> **Exercise details**: Once the images are set aside, write out the rest of the records exactly.

(Stored dataset items)
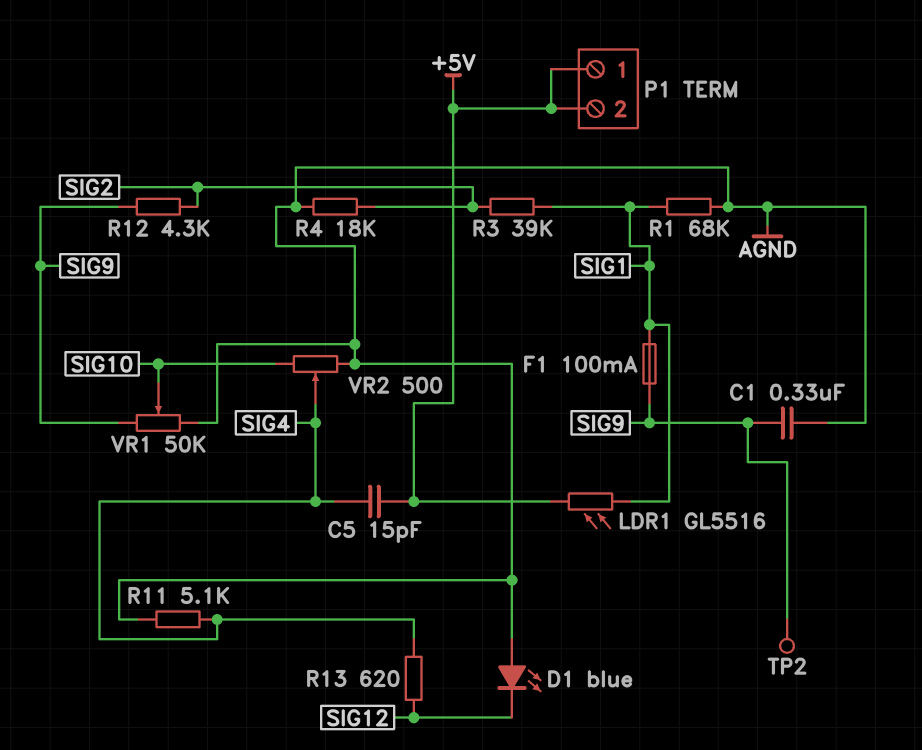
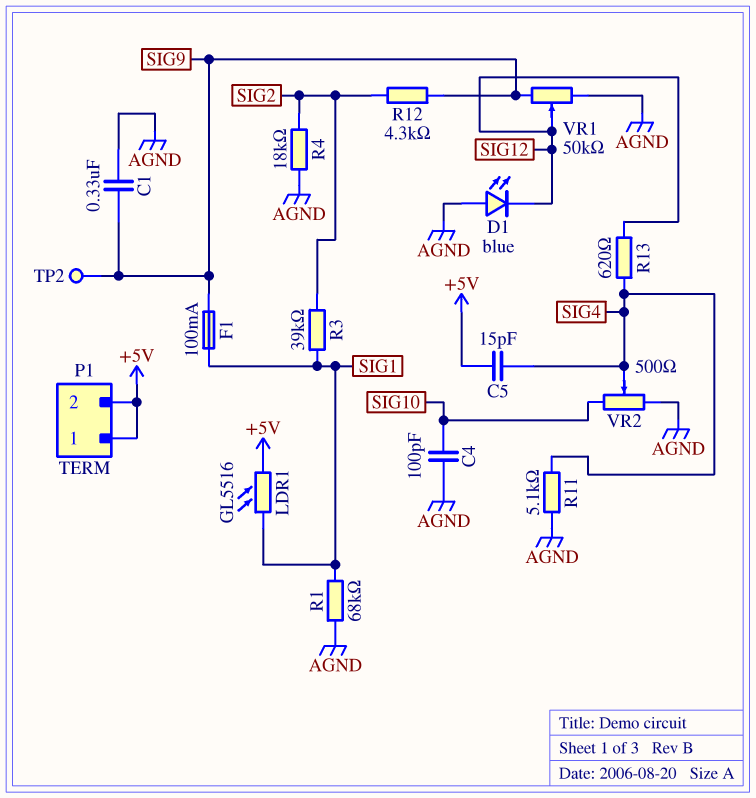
C4: none -> 100pF (AGND, SIG10)
VR1: 50k (AGND, SIG9, wiper SIG10) -> 50k (AGND, SIG9, wiper SIG12)

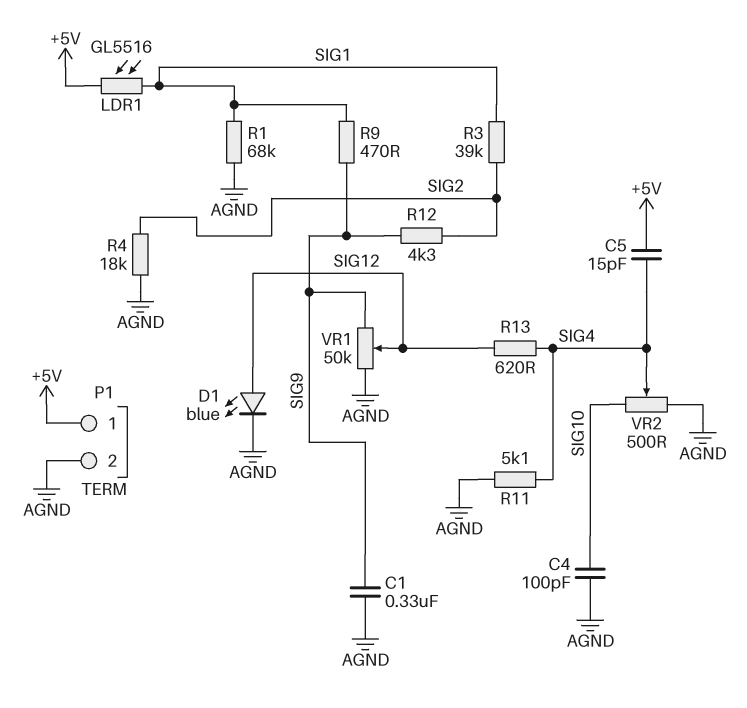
D1: LED blue (A AGND, K SIG12) -> LED blue (A SIG12, K AGND)
F1: 100mA (SIG1, SIG9) -> none
P1 pin 2: +5V -> AGND
R9: none -> 470 (SIG1, SIG9)
TP2: test point (SIG9) -> none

> **Result for this task**:
C4: none -> 100pF (AGND, SIG10)
VR1: 50k (AGND, SIG9, wiper SIG10) -> 50k (AGND, SIG9, wiper SIG12)

D1: LED blue (A AGND, K SIG12) -> LED blue (A SIG12, K AGND)
F1: 100mA (SIG1, SIG9) -> none
P1 pin 2: +5V -> AGND
R9: none -> 470 (SIG1, SIG9)
TP2: test point (SIG9) -> none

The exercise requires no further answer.